▶ GOAL OF THE EXERCISE
Starting at the line that contains "blue brick C1:D1", return every line down to the end of the records below, exactly as written.

▶ Scene image comparisons
|---|

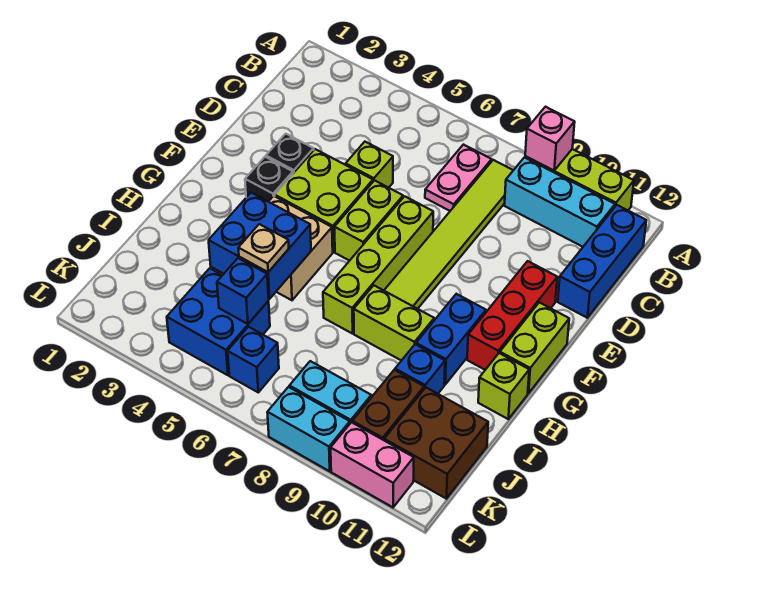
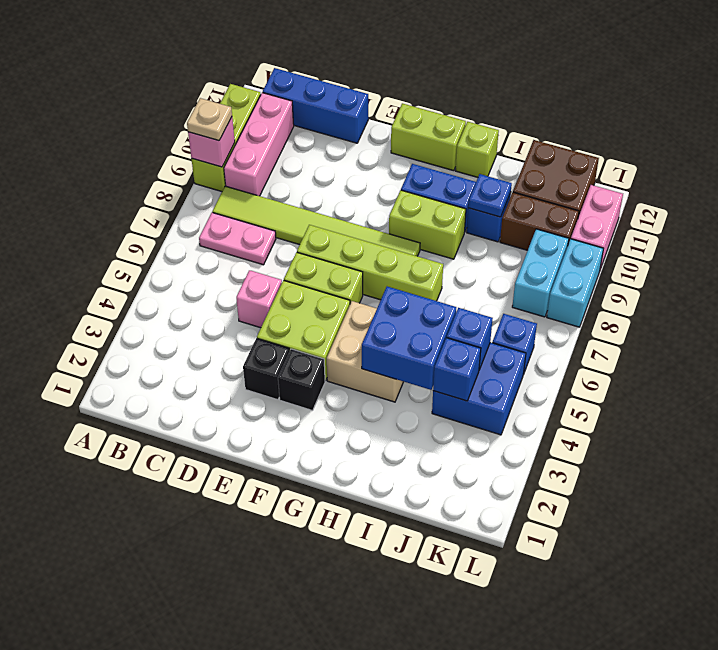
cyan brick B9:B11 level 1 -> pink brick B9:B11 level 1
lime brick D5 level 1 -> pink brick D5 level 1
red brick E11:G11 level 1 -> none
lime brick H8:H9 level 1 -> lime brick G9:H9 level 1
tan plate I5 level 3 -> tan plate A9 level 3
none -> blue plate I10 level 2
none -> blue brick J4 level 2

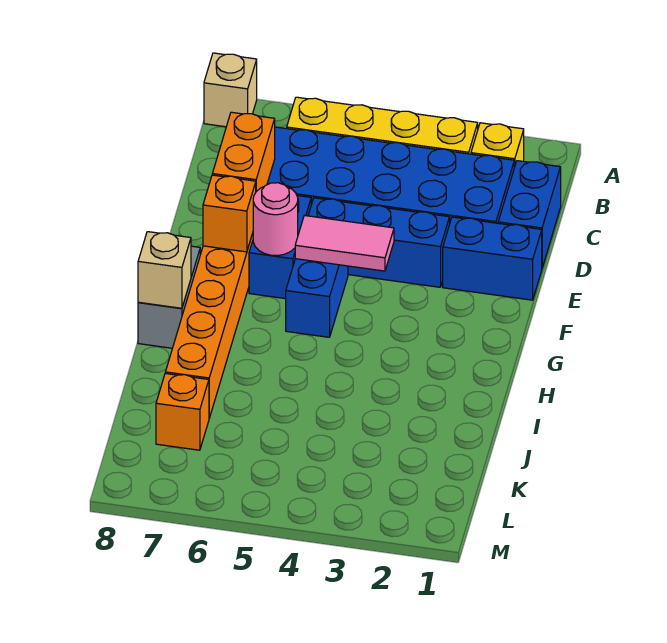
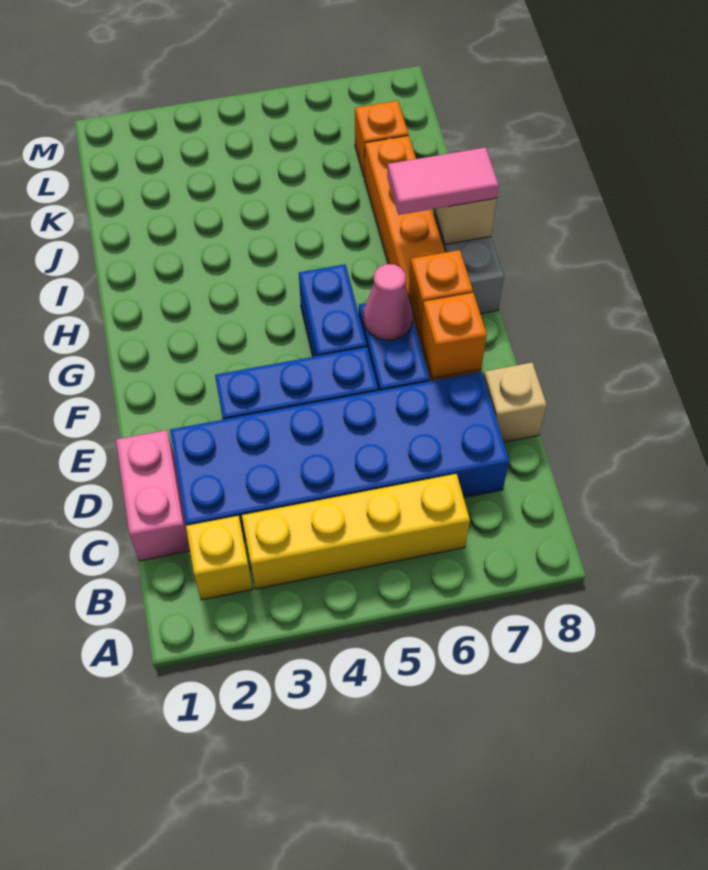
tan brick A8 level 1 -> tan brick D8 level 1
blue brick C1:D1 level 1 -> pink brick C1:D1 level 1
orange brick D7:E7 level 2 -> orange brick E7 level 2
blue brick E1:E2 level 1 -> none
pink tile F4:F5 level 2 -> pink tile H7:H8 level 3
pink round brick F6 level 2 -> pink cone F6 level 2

|---|

▶ TASK SOLUTION
blue brick C1:D1 level 1 -> pink brick C1:D1 level 1
orange brick D7:E7 level 2 -> orange brick E7 level 2
blue brick E1:E2 level 1 -> none
pink tile F4:F5 level 2 -> pink tile H7:H8 level 3
pink round brick F6 level 2 -> pink cone F6 level 2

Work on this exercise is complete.